== Segment start ==

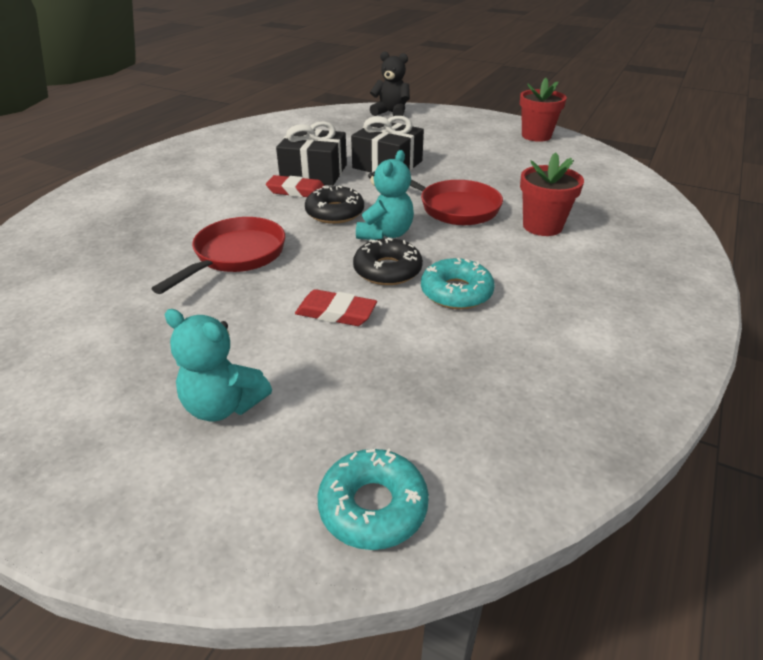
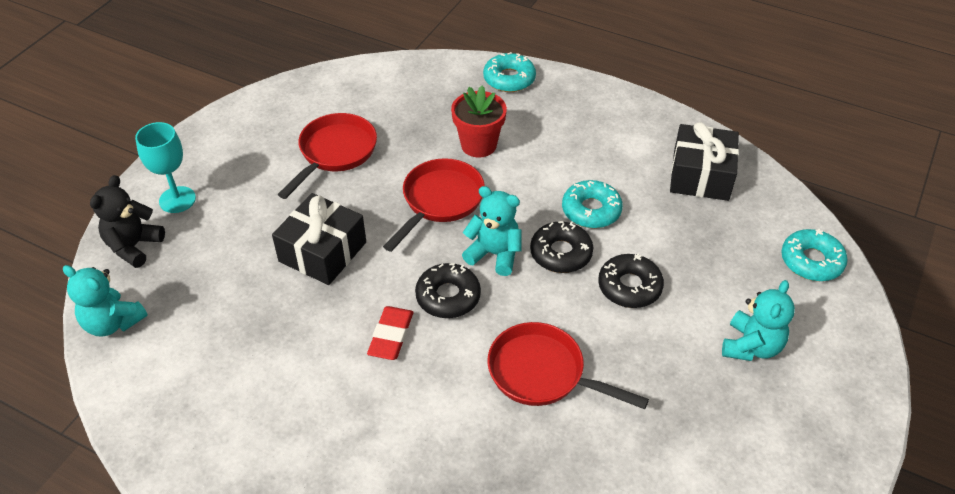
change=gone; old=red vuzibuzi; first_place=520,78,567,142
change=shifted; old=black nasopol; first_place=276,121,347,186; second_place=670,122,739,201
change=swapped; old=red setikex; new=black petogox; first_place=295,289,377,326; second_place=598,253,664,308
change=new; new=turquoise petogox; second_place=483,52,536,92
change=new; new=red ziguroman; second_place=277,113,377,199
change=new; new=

== Segment end ==
== Segment start ==

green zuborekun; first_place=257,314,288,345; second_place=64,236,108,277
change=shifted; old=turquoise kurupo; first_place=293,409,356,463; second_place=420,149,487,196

== Segment end ==
== Segment start ==

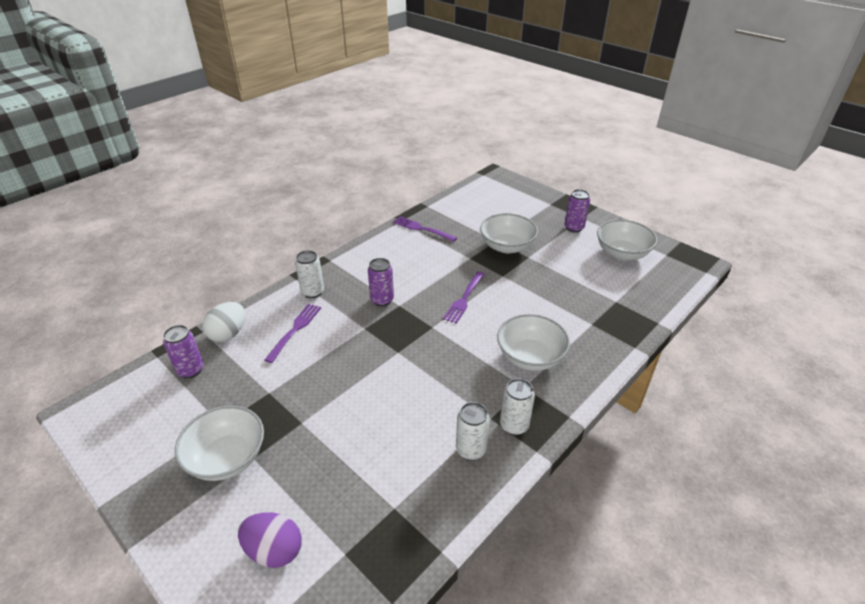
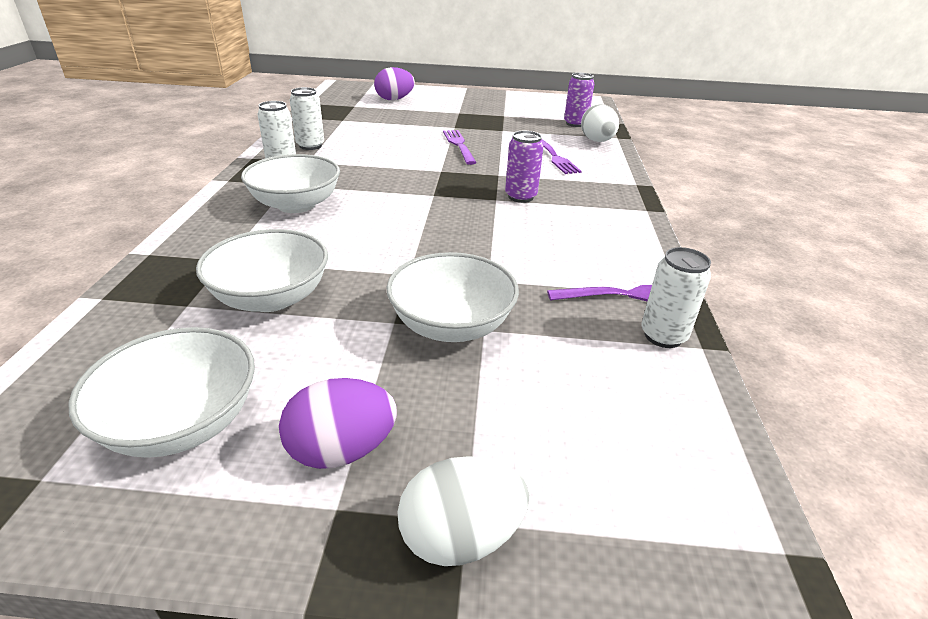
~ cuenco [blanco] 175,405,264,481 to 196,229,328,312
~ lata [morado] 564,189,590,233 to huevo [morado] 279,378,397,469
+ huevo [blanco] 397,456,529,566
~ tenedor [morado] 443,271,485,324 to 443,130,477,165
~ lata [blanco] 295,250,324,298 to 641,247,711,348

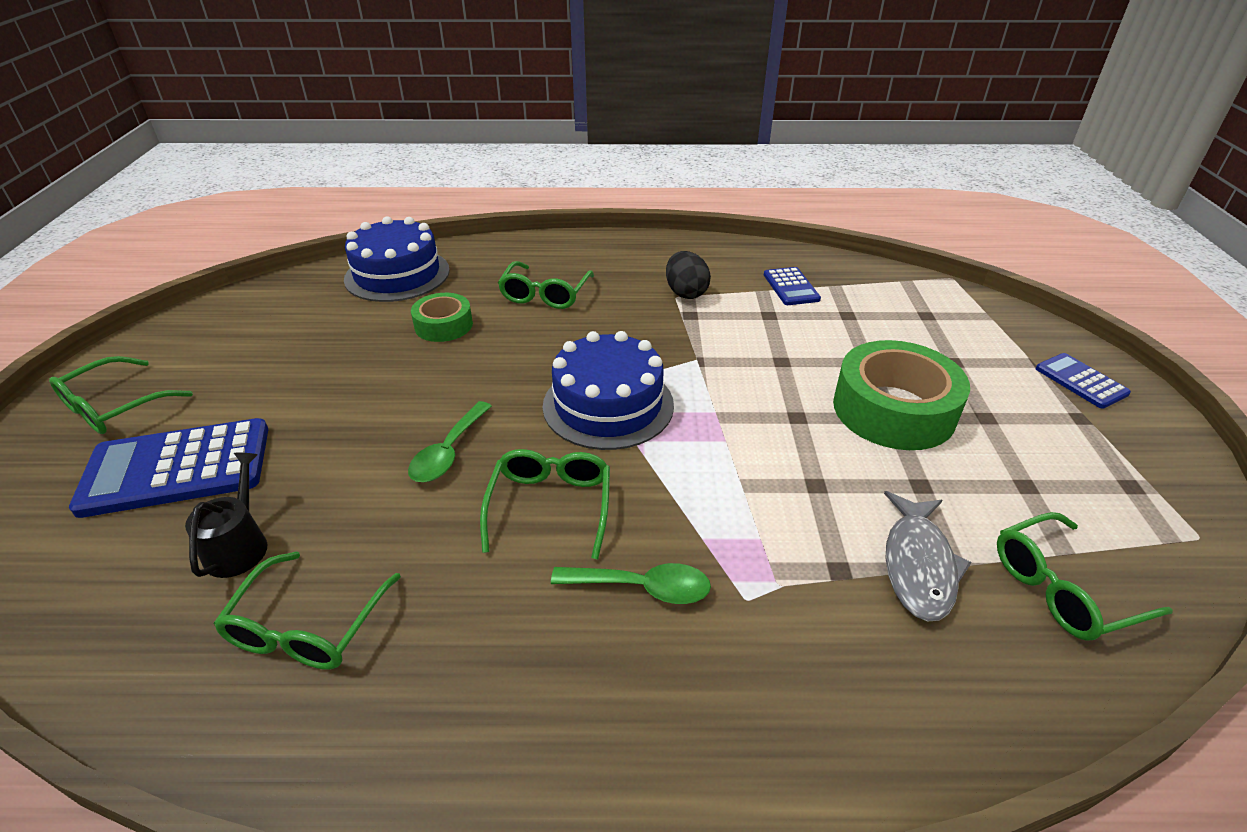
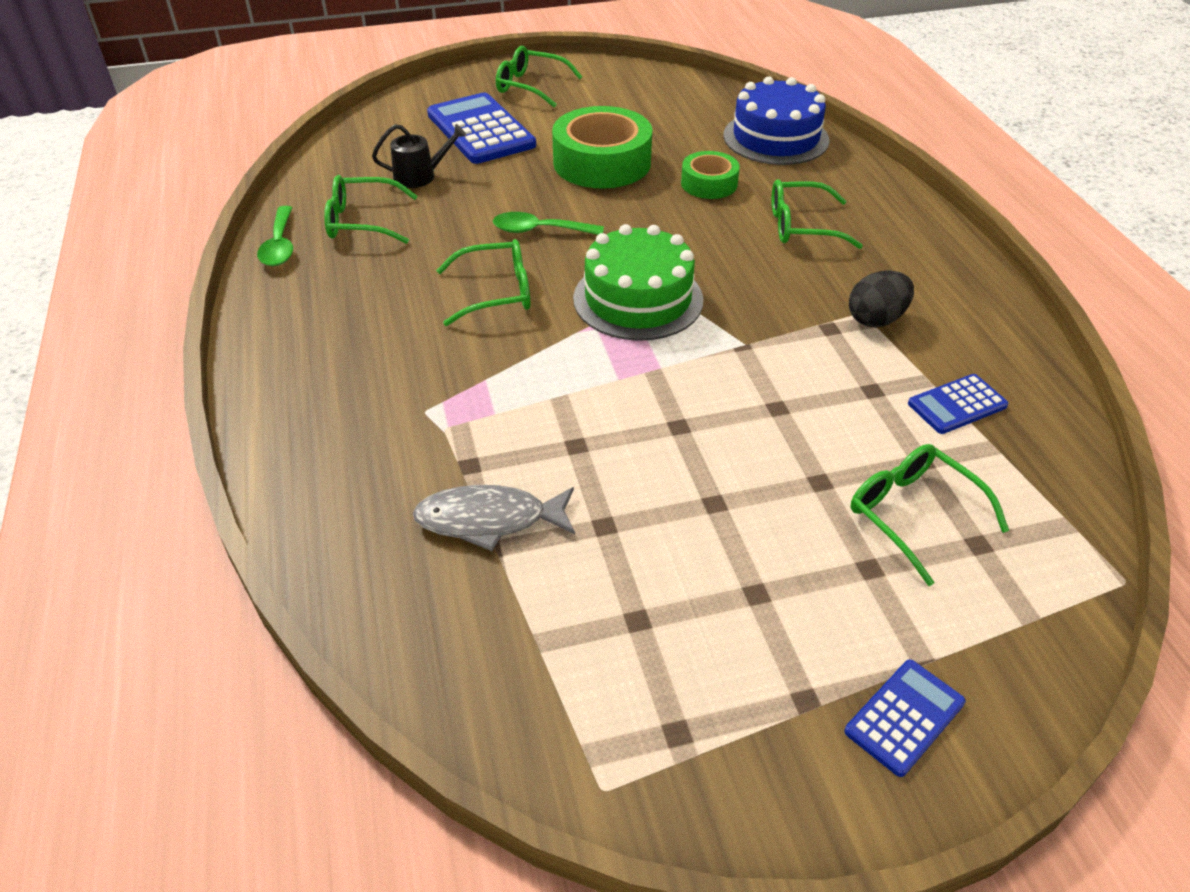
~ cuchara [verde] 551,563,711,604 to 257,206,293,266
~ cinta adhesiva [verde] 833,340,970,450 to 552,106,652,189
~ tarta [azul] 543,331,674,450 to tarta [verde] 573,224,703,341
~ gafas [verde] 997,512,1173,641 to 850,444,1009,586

== Segment end ==

Return, from the data above, each line in which the string "huevo" appears.

~ lata [morado] 564,189,590,233 to huevo [morado] 279,378,397,469
+ huevo [blanco] 397,456,529,566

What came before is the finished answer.